(Itemized modification records)
==========
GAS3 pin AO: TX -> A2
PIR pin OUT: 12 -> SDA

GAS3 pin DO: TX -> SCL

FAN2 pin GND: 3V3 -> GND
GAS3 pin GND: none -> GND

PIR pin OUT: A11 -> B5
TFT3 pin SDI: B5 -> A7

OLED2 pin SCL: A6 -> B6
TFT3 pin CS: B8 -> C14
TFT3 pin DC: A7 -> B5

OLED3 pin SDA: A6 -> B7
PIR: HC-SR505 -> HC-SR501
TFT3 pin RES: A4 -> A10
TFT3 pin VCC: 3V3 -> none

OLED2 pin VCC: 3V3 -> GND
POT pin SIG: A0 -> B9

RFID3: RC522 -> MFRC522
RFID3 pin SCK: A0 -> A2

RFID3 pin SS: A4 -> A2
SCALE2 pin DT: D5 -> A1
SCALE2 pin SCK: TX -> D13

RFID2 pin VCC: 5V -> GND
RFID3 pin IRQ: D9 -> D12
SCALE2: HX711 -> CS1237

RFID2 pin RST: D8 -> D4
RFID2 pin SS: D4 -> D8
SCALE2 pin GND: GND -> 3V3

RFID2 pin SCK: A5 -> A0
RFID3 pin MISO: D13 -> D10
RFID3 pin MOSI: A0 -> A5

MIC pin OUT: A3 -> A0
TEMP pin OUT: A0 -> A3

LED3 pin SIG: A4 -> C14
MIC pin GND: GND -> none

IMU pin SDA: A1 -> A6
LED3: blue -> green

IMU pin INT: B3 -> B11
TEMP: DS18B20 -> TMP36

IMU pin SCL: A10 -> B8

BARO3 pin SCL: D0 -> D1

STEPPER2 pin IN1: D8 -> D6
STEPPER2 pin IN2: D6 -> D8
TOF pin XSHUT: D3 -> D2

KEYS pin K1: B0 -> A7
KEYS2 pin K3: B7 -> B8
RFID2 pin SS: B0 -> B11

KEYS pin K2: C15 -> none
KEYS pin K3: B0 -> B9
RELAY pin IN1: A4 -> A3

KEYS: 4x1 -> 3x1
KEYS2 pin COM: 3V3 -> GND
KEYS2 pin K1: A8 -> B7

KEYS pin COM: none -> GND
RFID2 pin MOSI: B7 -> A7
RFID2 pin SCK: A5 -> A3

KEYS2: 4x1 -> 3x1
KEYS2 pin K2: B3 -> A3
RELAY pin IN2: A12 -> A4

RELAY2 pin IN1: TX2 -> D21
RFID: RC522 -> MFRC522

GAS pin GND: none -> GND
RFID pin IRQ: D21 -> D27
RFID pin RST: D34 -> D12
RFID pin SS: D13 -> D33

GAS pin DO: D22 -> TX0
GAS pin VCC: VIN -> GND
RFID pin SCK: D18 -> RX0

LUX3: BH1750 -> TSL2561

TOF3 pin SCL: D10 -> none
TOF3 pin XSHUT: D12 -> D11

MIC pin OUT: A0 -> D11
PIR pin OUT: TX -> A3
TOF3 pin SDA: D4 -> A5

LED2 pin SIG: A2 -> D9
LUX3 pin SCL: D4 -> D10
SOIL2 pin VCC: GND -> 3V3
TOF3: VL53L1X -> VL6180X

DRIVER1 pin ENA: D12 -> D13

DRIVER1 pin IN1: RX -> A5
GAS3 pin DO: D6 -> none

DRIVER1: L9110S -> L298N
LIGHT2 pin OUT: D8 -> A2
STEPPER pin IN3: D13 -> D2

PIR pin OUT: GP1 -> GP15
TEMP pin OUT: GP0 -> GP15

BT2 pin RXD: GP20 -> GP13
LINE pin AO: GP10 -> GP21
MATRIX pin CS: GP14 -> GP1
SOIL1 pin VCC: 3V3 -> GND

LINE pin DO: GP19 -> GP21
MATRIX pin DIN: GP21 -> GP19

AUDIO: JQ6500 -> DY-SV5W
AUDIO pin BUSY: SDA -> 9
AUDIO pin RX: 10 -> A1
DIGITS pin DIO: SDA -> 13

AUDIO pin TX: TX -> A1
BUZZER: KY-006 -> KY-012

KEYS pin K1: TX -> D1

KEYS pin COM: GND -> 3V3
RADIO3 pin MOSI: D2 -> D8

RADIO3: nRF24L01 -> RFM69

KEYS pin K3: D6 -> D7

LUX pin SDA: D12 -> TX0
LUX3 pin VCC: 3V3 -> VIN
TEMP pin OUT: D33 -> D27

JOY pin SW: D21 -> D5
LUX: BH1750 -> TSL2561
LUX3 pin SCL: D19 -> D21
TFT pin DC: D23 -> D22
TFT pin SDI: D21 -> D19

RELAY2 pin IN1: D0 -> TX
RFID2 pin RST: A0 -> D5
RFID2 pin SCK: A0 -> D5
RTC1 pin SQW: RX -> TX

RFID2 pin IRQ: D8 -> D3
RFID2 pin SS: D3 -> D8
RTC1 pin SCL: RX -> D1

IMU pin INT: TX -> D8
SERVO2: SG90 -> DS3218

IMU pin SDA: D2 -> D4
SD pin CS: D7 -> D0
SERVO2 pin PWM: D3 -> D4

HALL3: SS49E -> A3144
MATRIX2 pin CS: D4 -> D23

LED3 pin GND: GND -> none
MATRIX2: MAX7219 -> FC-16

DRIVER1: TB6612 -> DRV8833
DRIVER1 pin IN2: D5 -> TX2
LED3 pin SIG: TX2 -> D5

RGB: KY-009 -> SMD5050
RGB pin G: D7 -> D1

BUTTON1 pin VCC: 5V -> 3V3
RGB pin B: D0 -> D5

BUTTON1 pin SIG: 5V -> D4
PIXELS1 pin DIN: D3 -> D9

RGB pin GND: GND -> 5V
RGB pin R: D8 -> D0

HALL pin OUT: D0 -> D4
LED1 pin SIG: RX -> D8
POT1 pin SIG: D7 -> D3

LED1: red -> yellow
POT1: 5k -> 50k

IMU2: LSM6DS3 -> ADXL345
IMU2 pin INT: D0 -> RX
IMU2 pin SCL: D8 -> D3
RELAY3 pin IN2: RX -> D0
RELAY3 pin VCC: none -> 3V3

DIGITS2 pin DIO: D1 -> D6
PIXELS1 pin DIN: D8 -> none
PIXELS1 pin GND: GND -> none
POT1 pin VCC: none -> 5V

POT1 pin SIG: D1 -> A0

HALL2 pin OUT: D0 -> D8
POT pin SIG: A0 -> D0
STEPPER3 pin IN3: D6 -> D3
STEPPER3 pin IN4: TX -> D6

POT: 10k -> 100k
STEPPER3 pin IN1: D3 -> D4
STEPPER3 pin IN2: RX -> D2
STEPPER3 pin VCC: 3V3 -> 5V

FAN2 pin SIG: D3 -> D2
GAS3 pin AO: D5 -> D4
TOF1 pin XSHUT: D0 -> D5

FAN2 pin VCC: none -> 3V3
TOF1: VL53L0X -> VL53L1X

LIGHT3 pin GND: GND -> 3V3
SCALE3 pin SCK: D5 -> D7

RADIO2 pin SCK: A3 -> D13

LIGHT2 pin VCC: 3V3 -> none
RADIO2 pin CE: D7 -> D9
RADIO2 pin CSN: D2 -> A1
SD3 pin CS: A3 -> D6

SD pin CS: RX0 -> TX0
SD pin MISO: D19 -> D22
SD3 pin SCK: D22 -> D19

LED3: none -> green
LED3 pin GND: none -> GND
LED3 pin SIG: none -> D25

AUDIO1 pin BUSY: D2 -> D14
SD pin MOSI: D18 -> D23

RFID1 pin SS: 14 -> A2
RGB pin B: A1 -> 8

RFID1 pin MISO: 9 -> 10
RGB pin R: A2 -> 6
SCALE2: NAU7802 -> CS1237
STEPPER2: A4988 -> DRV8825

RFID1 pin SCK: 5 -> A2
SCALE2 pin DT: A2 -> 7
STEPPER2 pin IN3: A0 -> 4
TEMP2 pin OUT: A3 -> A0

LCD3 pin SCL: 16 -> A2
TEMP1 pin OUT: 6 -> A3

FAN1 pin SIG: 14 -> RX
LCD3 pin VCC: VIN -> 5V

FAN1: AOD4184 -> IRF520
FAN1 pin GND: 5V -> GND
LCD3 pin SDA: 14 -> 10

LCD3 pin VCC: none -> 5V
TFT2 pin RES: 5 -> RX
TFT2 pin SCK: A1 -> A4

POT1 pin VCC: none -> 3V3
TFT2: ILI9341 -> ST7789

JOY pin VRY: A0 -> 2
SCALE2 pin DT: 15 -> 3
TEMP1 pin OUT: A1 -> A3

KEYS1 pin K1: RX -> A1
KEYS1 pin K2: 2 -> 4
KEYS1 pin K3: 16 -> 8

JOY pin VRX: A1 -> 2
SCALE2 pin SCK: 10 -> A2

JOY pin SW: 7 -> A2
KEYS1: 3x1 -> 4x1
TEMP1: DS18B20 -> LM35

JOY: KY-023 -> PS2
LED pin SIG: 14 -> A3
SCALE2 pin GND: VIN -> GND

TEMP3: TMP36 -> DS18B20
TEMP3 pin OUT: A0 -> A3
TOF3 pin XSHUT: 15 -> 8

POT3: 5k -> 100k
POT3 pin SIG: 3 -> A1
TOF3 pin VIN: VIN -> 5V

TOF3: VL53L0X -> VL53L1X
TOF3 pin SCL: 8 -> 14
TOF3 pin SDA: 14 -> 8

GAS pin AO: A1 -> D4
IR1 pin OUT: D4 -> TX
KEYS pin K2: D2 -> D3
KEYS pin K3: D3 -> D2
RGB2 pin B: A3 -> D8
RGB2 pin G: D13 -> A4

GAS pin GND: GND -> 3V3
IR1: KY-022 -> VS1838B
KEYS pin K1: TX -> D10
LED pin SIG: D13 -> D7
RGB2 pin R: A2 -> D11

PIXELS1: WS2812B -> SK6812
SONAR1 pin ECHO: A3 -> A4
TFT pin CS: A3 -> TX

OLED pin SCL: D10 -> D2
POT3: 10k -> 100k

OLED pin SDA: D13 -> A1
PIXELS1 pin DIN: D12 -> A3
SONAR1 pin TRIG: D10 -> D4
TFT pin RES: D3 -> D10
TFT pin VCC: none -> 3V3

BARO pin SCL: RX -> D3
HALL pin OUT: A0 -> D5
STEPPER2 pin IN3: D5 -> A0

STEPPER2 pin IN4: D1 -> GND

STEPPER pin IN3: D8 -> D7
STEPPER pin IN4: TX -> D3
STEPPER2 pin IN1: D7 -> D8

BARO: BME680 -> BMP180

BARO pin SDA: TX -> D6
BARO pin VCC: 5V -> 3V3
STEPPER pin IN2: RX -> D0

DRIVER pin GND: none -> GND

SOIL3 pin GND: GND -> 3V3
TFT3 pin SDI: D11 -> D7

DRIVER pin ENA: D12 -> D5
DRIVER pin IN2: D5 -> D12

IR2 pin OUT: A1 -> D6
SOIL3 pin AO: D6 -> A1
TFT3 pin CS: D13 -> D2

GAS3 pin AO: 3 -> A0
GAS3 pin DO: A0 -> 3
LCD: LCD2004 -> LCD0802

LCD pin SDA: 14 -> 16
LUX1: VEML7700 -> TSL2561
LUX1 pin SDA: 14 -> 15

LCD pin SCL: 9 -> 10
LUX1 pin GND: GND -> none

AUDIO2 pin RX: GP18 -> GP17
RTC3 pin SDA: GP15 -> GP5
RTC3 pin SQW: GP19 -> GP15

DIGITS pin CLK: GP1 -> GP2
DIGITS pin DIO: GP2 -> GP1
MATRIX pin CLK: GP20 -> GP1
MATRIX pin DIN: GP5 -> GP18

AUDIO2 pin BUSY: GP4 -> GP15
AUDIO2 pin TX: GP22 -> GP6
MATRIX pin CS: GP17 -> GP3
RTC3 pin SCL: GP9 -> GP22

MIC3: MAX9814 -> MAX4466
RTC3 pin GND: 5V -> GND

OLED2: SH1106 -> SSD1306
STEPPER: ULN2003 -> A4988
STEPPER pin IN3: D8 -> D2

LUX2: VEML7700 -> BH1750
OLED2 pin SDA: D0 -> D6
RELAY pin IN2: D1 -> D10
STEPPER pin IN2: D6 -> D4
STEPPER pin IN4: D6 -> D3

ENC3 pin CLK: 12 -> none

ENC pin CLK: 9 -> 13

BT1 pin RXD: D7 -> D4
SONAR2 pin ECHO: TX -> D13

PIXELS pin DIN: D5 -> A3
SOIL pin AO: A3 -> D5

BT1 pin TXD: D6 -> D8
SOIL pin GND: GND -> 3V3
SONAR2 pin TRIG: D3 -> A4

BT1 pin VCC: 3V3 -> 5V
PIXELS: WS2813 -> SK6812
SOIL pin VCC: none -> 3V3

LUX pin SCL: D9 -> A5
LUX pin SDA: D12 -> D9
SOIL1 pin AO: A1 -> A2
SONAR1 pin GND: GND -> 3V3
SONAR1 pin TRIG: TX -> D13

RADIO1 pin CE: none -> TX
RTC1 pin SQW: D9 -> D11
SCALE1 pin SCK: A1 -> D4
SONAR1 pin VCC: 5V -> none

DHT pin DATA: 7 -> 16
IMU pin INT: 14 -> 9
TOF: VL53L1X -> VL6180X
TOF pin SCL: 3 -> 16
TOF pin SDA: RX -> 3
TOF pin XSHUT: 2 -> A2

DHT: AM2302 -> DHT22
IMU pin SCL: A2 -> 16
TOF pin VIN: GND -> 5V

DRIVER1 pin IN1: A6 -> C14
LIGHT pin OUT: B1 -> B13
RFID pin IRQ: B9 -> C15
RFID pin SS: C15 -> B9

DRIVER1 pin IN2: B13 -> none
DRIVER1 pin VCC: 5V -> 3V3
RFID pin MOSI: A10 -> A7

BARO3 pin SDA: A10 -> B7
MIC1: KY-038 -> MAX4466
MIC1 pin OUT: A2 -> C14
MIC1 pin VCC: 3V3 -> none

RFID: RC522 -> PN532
==========
* _Instructions for the task_
Among the entries above, the line containing "KEYS pin COM: none -> GND", the line containing "LUX pin SDA: D12 -> TX0", and all lines between them are to be restated word for word; nothing else belongs in the reply.

* _Solution for this problem_
KEYS pin COM: none -> GND
RFID2 pin MOSI: B7 -> A7
RFID2 pin SCK: A5 -> A3

KEYS2: 4x1 -> 3x1
KEYS2 pin K2: B3 -> A3
RELAY pin IN2: A12 -> A4

RELAY2 pin IN1: TX2 -> D21
RFID: RC522 -> MFRC522

GAS pin GND: none -> GND
RFID pin IRQ: D21 -> D27
RFID pin RST: D34 -> D12
RFID pin SS: D13 -> D33

GAS pin DO: D22 -> TX0
GAS pin VCC: VIN -> GND
RFID pin SCK: D18 -> RX0

LUX3: BH1750 -> TSL2561

TOF3 pin SCL: D10 -> none
TOF3 pin XSHUT: D12 -> D11

MIC pin OUT: A0 -> D11
PIR pin OUT: TX -> A3
TOF3 pin SDA: D4 -> A5

LED2 pin SIG: A2 -> D9
LUX3 pin SCL: D4 -> D10
SOIL2 pin VCC: GND -> 3V3
TOF3: VL53L1X -> VL6180X

DRIVER1 pin ENA: D12 -> D13

DRIVER1 pin IN1: RX -> A5
GAS3 pin DO: D6 -> none

DRIVER1: L9110S -> L298N
LIGHT2 pin OUT: D8 -> A2
STEPPER pin IN3: D13 -> D2

PIR pin OUT: GP1 -> GP15
TEMP pin OUT: GP0 -> GP15

BT2 pin RXD: GP20 -> GP13
LINE pin AO: GP10 -> GP21
MATRIX pin CS: GP14 -> GP1
SOIL1 pin VCC: 3V3 -> GND

LINE pin DO: GP19 -> GP21
MATRIX pin DIN: GP21 -> GP19

AUDIO: JQ6500 -> DY-SV5W
AUDIO pin BUSY: SDA -> 9
AUDIO pin RX: 10 -> A1
DIGITS pin DIO: SDA -> 13

AUDIO pin TX: TX -> A1
BUZZER: KY-006 -> KY-012

KEYS pin K1: TX -> D1

KEYS pin COM: GND -> 3V3
RADIO3 pin MOSI: D2 -> D8

RADIO3: nRF24L01 -> RFM69

KEYS pin K3: D6 -> D7

LUX pin SDA: D12 -> TX0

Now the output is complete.